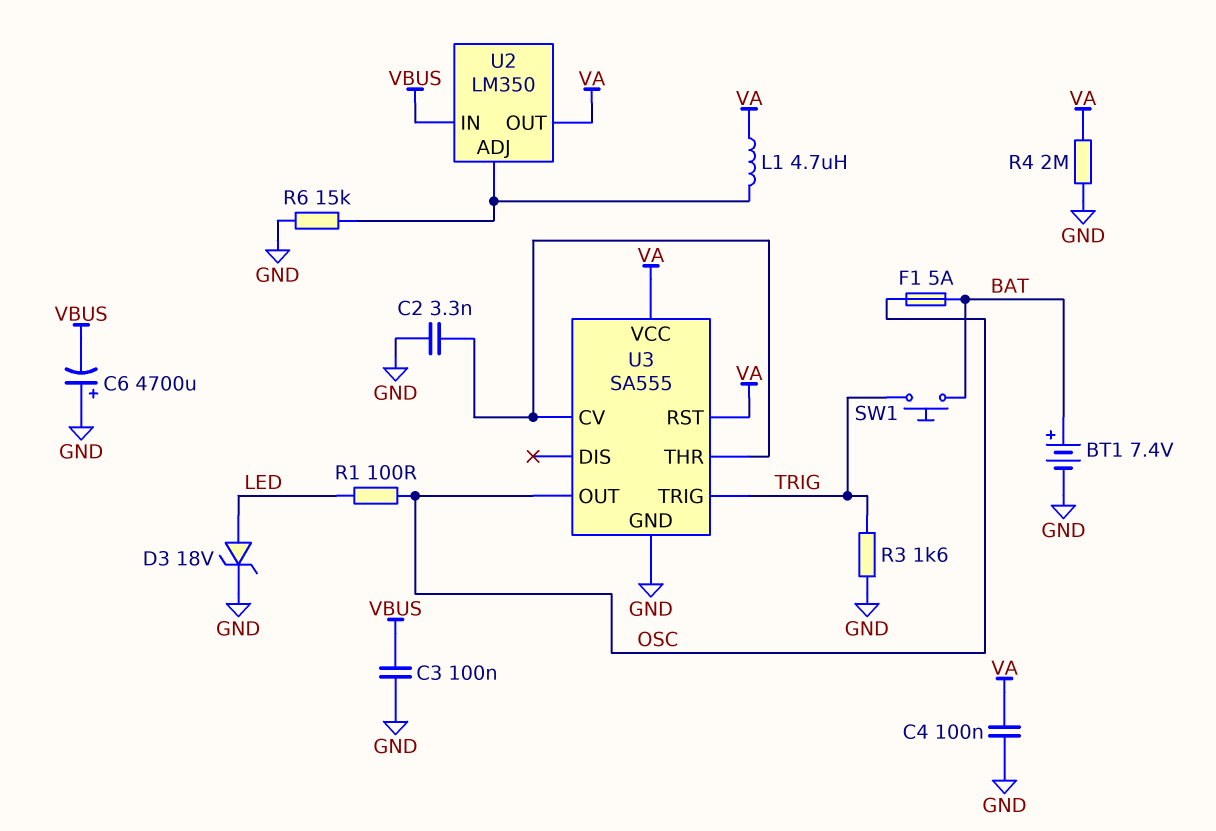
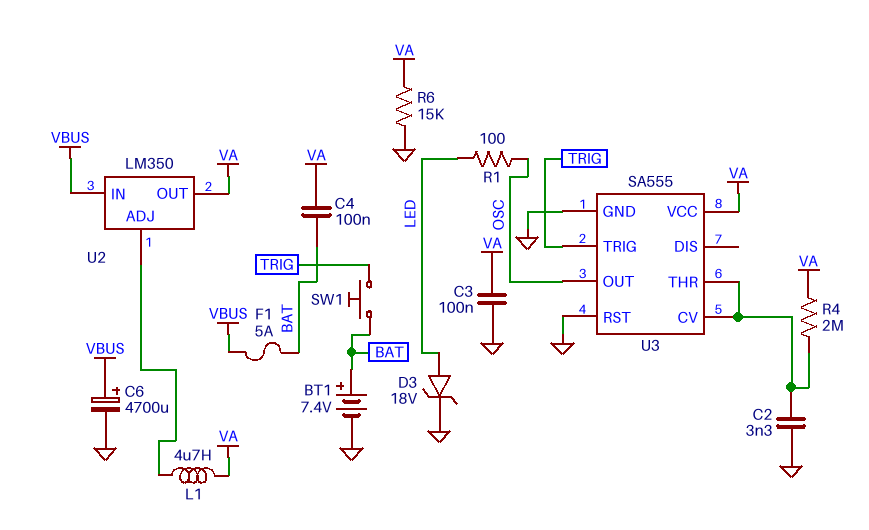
C3: 100nF (GND, VBUS) -> 100nF (GND, VA)
C4: 100nF (GND, VA) -> 100nF (BAT, VA)
C6: 4700uF (plus GND, minus VBUS) -> 4700uF (plus VBUS, minus GND)
F1: 5A (BAT, OSC) -> 5A (BAT, VBUS)
R3: 1.6k (GND, TRIG) -> none
R4: 2M (GND, VA) -> 2M (U3/CV, VA)
R6: 15k (GND, U2/ADJ) -> 15k (GND, VA)
U3 pin RST: VA -> GND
⁂
What to work on ▸ Could you print all the entries exactly as they stand, with the pictures left out?

Response ▸
C3: 100nF (GND, VBUS) -> 100nF (GND, VA)
C4: 100nF (GND, VA) -> 100nF (BAT, VA)
C6: 4700uF (plus GND, minus VBUS) -> 4700uF (plus VBUS, minus GND)
F1: 5A (BAT, OSC) -> 5A (BAT, VBUS)
R3: 1.6k (GND, TRIG) -> none
R4: 2M (GND, VA) -> 2M (U3/CV, VA)
R6: 15k (GND, U2/ADJ) -> 15k (GND, VA)
U3 pin RST: VA -> GND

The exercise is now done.